[Exercise details] Retype every entry below without any change.
*** Available data Section Begins ***
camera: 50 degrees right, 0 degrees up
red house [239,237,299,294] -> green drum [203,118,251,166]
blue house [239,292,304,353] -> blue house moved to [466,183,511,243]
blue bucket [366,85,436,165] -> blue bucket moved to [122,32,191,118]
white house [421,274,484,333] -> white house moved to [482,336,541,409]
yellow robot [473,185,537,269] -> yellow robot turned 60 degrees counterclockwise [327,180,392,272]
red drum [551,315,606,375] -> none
*** Available data Section Ends ***
[Answer to this exercise]
camera: 50 degrees right, 0 degrees up
red house [239,237,299,294] -> green drum [203,118,251,166]
blue house [239,292,304,353] -> blue house moved to [466,183,511,243]
blue bucket [366,85,436,165] -> blue bucket moved to [122,32,191,118]
white house [421,274,484,333] -> white house moved to [482,336,541,409]
yellow robot [473,185,537,269] -> yellow robot turned 60 degrees counterclockwise [327,180,392,272]
red drum [551,315,606,375] -> none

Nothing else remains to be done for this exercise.